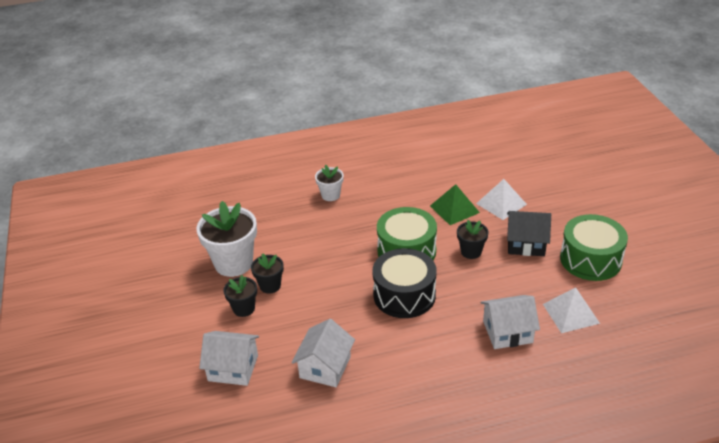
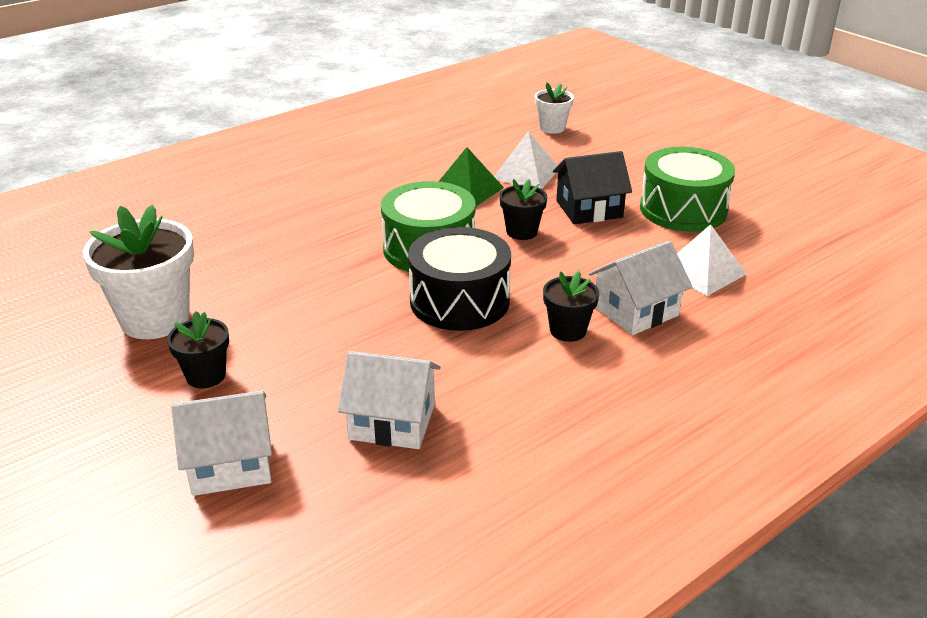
camera: 25 degrees left, 5 degrees down
(270, 286) = (236, 335): black flower pot -> black flower pot (568, 330)
(325, 367) = (392, 421): white house -> white house turned 75 degrees counterclockwise
(330, 195) = (272, 206): white flower pot -> white flower pot (552, 128)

◆ ◆ ◆ ◆

--- WHAT IS NEEDED ---
Your answer is only the number of lines in the listing above that include the string "flower".

--- YOUR RESPONSE ---
2